Given entries:
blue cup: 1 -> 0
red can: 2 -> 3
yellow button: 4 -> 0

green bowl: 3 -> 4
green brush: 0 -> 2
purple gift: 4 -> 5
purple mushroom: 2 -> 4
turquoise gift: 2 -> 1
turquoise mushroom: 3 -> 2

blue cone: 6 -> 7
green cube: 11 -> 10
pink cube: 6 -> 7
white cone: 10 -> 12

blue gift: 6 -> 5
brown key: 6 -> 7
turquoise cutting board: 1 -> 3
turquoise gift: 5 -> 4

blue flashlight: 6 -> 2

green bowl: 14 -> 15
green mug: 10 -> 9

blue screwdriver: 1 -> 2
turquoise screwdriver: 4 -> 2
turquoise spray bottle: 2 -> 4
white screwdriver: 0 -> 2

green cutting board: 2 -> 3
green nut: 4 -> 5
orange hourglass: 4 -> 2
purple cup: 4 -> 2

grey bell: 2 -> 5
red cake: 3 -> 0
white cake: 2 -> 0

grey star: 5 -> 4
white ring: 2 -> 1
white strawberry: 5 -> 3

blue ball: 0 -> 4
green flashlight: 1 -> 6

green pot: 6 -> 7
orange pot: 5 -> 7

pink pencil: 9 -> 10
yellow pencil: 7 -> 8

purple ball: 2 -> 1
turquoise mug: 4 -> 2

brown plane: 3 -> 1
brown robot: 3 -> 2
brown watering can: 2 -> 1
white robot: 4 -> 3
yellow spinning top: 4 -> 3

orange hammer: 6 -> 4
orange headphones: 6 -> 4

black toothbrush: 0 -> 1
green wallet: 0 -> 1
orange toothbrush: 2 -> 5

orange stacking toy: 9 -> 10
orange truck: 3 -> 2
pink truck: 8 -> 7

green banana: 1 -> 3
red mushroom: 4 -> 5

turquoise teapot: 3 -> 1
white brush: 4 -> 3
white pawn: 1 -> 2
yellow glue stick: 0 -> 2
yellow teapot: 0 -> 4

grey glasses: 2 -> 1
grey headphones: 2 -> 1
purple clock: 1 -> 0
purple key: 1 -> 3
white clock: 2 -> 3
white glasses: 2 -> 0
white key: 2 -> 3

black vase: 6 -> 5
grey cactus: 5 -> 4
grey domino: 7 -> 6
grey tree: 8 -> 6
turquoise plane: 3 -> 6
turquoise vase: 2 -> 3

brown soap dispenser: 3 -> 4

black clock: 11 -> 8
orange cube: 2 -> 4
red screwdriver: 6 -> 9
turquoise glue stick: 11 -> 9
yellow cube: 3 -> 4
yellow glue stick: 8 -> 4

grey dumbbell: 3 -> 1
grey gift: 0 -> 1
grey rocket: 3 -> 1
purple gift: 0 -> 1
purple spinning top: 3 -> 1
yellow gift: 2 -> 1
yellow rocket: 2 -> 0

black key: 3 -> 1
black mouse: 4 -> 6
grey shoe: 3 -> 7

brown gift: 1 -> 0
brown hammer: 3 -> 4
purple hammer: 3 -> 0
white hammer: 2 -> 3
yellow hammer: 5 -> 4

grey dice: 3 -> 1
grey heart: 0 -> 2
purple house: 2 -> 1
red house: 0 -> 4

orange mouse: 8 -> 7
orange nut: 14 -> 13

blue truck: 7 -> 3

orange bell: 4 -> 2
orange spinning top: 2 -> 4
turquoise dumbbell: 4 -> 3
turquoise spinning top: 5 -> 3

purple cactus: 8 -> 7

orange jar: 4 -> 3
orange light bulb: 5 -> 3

Required action: Both the first line of the records above and the line containing "purple ball: 2 -> 1" are to be transcribed exactly, together with every line between them, and nothing else.

Output below:
blue cup: 1 -> 0
red can: 2 -> 3
yellow button: 4 -> 0

green bowl: 3 -> 4
green brush: 0 -> 2
purple gift: 4 -> 5
purple mushroom: 2 -> 4
turquoise gift: 2 -> 1
turquoise mushroom: 3 -> 2

blue cone: 6 -> 7
green cube: 11 -> 10
pink cube: 6 -> 7
white cone: 10 -> 12

blue gift: 6 -> 5
brown key: 6 -> 7
turquoise cutting board: 1 -> 3
turquoise gift: 5 -> 4

blue flashlight: 6 -> 2

green bowl: 14 -> 15
green mug: 10 -> 9

blue screwdriver: 1 -> 2
turquoise screwdriver: 4 -> 2
turquoise spray bottle: 2 -> 4
white screwdriver: 0 -> 2

green cutting board: 2 -> 3
green nut: 4 -> 5
orange hourglass: 4 -> 2
purple cup: 4 -> 2

grey bell: 2 -> 5
red cake: 3 -> 0
white cake: 2 -> 0

grey star: 5 -> 4
white ring: 2 -> 1
white strawberry: 5 -> 3

blue ball: 0 -> 4
green flashlight: 1 -> 6

green pot: 6 -> 7
orange pot: 5 -> 7

pink pencil: 9 -> 10
yellow pencil: 7 -> 8

purple ball: 2 -> 1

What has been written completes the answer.